Supplied entries.
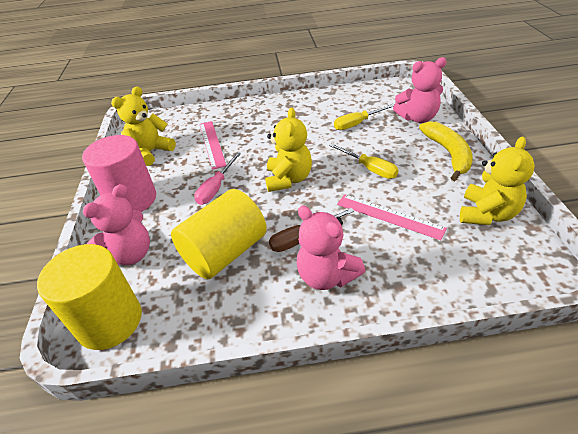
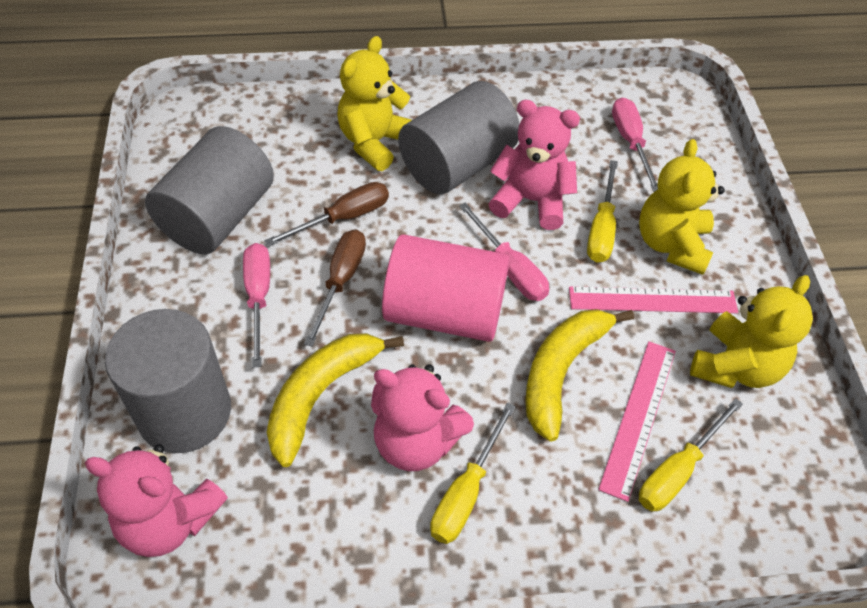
brown screwdriver: 1 -> 2
grey cylinder: 0 -> 3
pink screwdriver: 1 -> 3
yellow banana: 1 -> 2
yellow cylinder: 2 -> 0
yellow screwdriver: 2 -> 3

Task item. Up to and including the last line of the records above, print exactly every line from the one that contains "grey cylinder: 0 -> 3" onward.

Worked solution.
grey cylinder: 0 -> 3
pink screwdriver: 1 -> 3
yellow banana: 1 -> 2
yellow cylinder: 2 -> 0
yellow screwdriver: 2 -> 3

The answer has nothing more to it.